▶ TASK BRIEF: Reproduce exactly, and only, the lines below from the one containing "red calculator: 2 -> 1" through the one containing "green banana: 5 -> 7".

▶ PROVIDED DATA:
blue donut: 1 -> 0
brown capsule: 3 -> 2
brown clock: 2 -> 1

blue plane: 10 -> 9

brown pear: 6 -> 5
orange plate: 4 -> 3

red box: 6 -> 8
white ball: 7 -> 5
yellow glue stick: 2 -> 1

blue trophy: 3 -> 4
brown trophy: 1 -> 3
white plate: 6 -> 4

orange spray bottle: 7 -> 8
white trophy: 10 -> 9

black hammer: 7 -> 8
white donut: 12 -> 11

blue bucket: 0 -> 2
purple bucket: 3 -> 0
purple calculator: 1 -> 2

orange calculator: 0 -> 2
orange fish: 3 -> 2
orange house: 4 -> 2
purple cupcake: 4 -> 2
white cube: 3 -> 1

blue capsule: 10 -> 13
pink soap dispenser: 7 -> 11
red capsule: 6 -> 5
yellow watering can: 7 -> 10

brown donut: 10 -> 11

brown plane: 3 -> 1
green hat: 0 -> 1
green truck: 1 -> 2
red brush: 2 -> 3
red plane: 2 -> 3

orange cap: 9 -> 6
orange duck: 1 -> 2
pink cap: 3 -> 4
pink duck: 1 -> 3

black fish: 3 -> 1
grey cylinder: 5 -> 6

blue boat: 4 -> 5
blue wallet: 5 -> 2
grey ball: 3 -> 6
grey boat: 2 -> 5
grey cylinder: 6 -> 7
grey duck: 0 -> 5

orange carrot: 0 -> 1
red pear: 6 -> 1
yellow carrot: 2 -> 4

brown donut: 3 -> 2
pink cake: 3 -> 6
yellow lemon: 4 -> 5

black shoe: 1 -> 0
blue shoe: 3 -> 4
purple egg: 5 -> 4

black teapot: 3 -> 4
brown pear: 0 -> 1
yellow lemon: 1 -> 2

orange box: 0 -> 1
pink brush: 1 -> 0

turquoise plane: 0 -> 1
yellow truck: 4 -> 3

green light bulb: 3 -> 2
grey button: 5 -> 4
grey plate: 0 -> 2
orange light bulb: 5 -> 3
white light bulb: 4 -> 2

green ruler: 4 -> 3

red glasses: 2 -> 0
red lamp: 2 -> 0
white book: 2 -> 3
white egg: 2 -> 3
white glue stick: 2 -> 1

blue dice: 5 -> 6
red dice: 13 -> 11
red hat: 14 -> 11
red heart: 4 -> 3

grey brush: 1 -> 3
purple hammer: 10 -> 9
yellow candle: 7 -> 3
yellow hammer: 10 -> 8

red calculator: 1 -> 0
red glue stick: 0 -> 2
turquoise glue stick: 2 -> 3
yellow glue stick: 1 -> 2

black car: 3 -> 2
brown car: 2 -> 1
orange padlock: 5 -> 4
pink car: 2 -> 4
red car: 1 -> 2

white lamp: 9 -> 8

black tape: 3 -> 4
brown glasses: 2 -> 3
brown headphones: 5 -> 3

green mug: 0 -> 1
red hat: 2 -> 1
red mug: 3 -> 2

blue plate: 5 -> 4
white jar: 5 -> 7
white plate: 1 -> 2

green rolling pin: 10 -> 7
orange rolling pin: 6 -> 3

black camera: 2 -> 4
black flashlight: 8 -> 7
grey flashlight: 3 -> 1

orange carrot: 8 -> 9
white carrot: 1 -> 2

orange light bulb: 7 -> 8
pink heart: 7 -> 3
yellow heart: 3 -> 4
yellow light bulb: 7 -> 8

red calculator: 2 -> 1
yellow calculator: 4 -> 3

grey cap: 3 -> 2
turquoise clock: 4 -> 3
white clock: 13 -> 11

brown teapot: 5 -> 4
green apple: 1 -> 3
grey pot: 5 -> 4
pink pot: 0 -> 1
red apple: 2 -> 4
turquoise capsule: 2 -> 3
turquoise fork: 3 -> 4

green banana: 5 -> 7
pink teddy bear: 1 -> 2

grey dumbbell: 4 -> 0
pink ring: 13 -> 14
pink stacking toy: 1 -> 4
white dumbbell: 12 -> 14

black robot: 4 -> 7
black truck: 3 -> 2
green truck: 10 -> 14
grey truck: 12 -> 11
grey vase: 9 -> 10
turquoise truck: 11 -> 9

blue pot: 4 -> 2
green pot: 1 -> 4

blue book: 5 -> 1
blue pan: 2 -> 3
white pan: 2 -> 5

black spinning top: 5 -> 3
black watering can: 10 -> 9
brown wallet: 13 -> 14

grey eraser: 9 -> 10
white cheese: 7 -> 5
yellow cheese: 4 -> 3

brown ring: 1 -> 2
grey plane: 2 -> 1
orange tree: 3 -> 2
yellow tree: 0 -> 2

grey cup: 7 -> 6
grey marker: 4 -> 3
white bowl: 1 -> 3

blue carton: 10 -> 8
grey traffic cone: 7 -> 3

▶ OUTPUT FOR THIS EXERCISE:
red calculator: 2 -> 1
yellow calculator: 4 -> 3

grey cap: 3 -> 2
turquoise clock: 4 -> 3
white clock: 13 -> 11

brown teapot: 5 -> 4
green apple: 1 -> 3
grey pot: 5 -> 4
pink pot: 0 -> 1
red apple: 2 -> 4
turquoise capsule: 2 -> 3
turquoise fork: 3 -> 4

green banana: 5 -> 7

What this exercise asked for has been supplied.